# REQUIRED ACTION:
Exactly as given, repeat all of the entries.

# Source data:
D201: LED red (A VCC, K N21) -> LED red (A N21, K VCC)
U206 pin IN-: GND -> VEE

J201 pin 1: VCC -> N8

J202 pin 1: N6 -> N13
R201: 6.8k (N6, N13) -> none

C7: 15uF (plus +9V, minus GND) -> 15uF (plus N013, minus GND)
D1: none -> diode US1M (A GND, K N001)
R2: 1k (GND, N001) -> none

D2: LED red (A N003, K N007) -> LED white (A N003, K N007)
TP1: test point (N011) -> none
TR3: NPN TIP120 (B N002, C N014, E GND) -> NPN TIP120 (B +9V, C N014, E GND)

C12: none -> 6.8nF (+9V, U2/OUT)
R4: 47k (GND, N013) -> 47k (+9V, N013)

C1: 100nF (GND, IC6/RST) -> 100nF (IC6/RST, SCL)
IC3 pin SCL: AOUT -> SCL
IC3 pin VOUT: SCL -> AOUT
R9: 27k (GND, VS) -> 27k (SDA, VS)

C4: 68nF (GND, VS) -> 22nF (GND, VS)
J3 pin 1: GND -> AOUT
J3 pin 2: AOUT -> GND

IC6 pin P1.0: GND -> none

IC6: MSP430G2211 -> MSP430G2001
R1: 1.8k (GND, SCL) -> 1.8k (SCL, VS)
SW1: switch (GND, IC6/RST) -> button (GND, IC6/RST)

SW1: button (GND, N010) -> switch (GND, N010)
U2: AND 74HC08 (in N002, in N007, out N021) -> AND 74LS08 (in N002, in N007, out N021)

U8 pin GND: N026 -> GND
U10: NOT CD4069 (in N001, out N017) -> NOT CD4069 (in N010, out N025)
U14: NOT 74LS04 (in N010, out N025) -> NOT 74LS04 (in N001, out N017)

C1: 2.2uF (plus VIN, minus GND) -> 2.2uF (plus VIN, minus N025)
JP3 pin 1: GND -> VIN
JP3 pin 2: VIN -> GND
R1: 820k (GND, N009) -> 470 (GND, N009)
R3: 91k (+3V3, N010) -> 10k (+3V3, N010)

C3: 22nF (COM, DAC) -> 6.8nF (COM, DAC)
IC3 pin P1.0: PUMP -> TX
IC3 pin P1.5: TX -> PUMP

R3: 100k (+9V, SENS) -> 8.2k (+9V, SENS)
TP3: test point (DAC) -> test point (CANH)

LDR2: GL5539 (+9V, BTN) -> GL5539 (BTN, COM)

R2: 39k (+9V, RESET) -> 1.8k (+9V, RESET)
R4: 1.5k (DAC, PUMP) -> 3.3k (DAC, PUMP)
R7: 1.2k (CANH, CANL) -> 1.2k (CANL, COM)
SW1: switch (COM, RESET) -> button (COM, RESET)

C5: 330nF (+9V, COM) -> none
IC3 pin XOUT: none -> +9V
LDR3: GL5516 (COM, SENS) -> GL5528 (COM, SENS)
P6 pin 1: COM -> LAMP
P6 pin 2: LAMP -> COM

# RESULT:
D201: LED red (A VCC, K N21) -> LED red (A N21, K VCC)
U206 pin IN-: GND -> VEE

J201 pin 1: VCC -> N8

J202 pin 1: N6 -> N13
R201: 6.8k (N6, N13) -> none

C7: 15uF (plus +9V, minus GND) -> 15uF (plus N013, minus GND)
D1: none -> diode US1M (A GND, K N001)
R2: 1k (GND, N001) -> none

D2: LED red (A N003, K N007) -> LED white (A N003, K N007)
TP1: test point (N011) -> none
TR3: NPN TIP120 (B N002, C N014, E GND) -> NPN TIP120 (B +9V, C N014, E GND)

C12: none -> 6.8nF (+9V, U2/OUT)
R4: 47k (GND, N013) -> 47k (+9V, N013)

C1: 100nF (GND, IC6/RST) -> 100nF (IC6/RST, SCL)
IC3 pin SCL: AOUT -> SCL
IC3 pin VOUT: SCL -> AOUT
R9: 27k (GND, VS) -> 27k (SDA, VS)

C4: 68nF (GND, VS) -> 22nF (GND, VS)
J3 pin 1: GND -> AOUT
J3 pin 2: AOUT -> GND

IC6 pin P1.0: GND -> none

IC6: MSP430G2211 -> MSP430G2001
R1: 1.8k (GND, SCL) -> 1.8k (SCL, VS)
SW1: switch (GND, IC6/RST) -> button (GND, IC6/RST)

SW1: button (GND, N010) -> switch (GND, N010)
U2: AND 74HC08 (in N002, in N007, out N021) -> AND 74LS08 (in N002, in N007, out N021)

U8 pin GND: N026 -> GND
U10: NOT CD4069 (in N001, out N017) -> NOT CD4069 (in N010, out N025)
U14: NOT 74LS04 (in N010, out N025) -> NOT 74LS04 (in N001, out N017)

C1: 2.2uF (plus VIN, minus GND) -> 2.2uF (plus VIN, minus N025)
JP3 pin 1: GND -> VIN
JP3 pin 2: VIN -> GND
R1: 820k (GND, N009) -> 470 (GND, N009)
R3: 91k (+3V3, N010) -> 10k (+3V3, N010)

C3: 22nF (COM, DAC) -> 6.8nF (COM, DAC)
IC3 pin P1.0: PUMP -> TX
IC3 pin P1.5: TX -> PUMP

R3: 100k (+9V, SENS) -> 8.2k (+9V, SENS)
TP3: test point (DAC) -> test point (CANH)

LDR2: GL5539 (+9V, BTN) -> GL5539 (BTN, COM)

R2: 39k (+9V, RESET) -> 1.8k (+9V, RESET)
R4: 1.5k (DAC, PUMP) -> 3.3k (DAC, PUMP)
R7: 1.2k (CANH, CANL) -> 1.2k (CANL, COM)
SW1: switch (COM, RESET) -> button (COM, RESET)

C5: 330nF (+9V, COM) -> none
IC3 pin XOUT: none -> +9V
LDR3: GL5516 (COM, SENS) -> GL5528 (COM, SENS)
P6 pin 1: COM -> LAMP
P6 pin 2: LAMP -> COM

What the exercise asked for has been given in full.